Output each record exactly, excluding pictures.
Extracted records Block Start
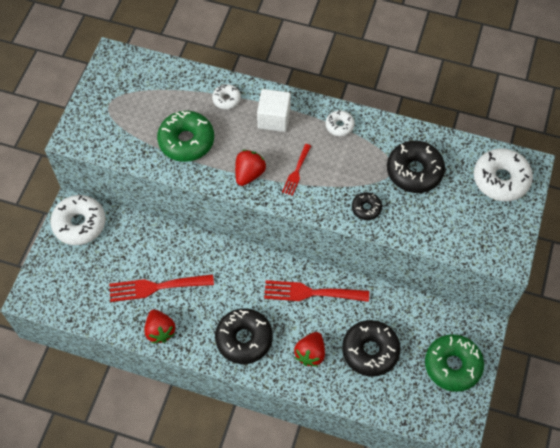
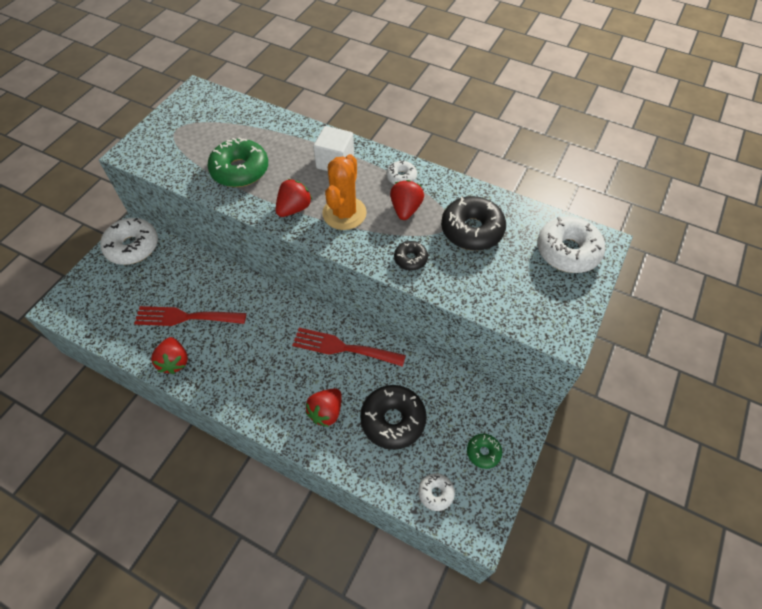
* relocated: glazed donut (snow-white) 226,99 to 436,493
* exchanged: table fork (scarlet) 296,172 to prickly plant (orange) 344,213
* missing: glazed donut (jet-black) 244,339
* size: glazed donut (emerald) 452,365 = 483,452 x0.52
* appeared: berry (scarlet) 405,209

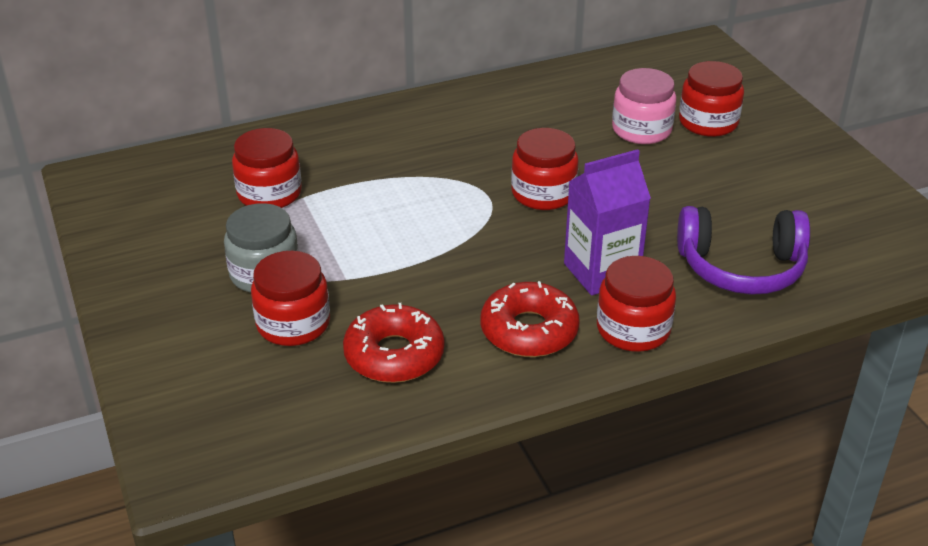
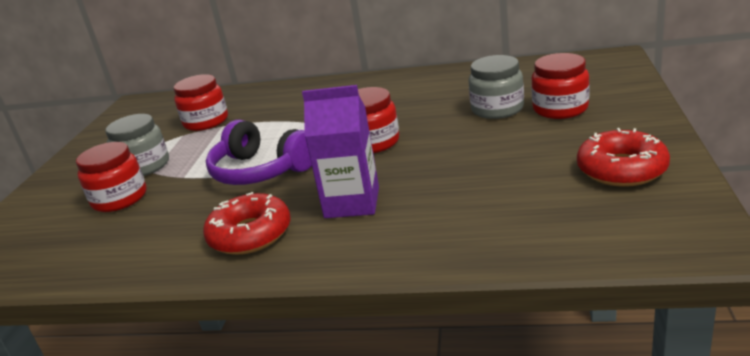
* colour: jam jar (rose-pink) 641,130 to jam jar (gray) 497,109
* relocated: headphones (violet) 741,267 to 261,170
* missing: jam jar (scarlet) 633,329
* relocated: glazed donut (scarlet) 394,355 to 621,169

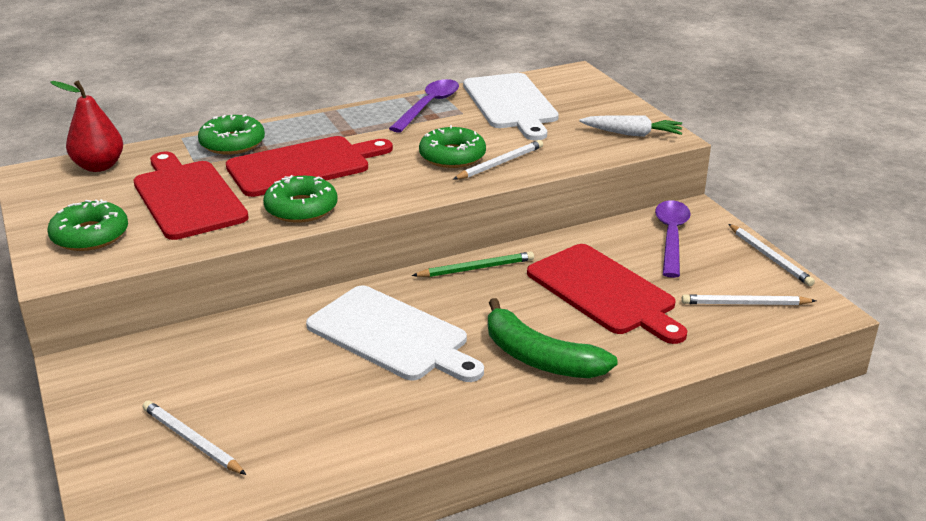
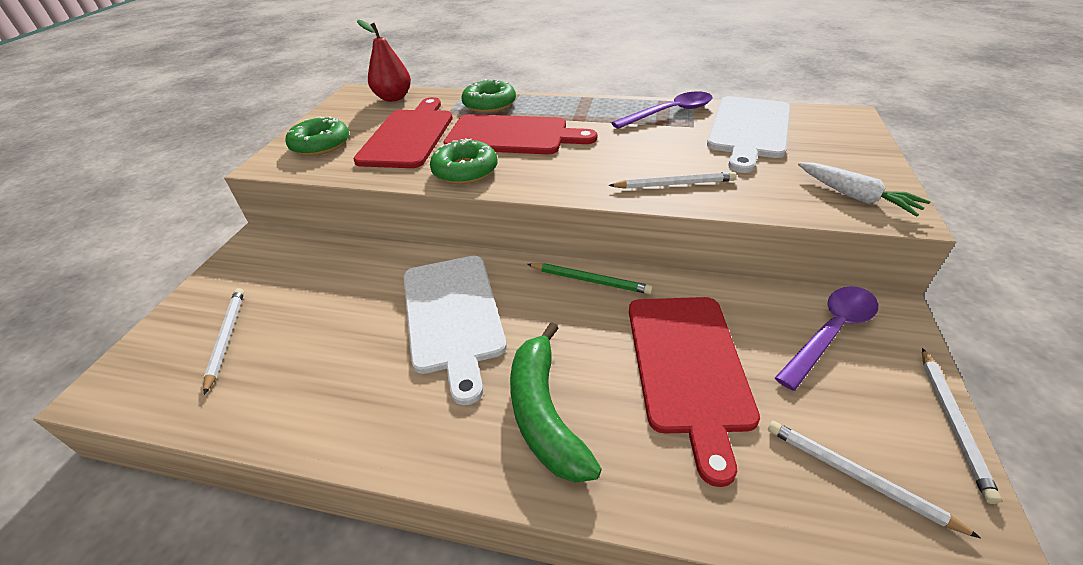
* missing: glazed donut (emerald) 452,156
Extracted records Block End
### Solution to this exercise
* relocated: glazed donut (snow-white) 226,99 to 436,493
* exchanged: table fork (scarlet) 296,172 to prickly plant (orange) 344,213
* missing: glazed donut (jet-black) 244,339
* size: glazed donut (emerald) 452,365 = 483,452 x0.52
* appeared: berry (scarlet) 405,209

* colour: jam jar (rose-pink) 641,130 to jam jar (gray) 497,109
* relocated: headphones (violet) 741,267 to 261,170
* missing: jam jar (scarlet) 633,329
* relocated: glazed donut (scarlet) 394,355 to 621,169

* missing: glazed donut (emerald) 452,156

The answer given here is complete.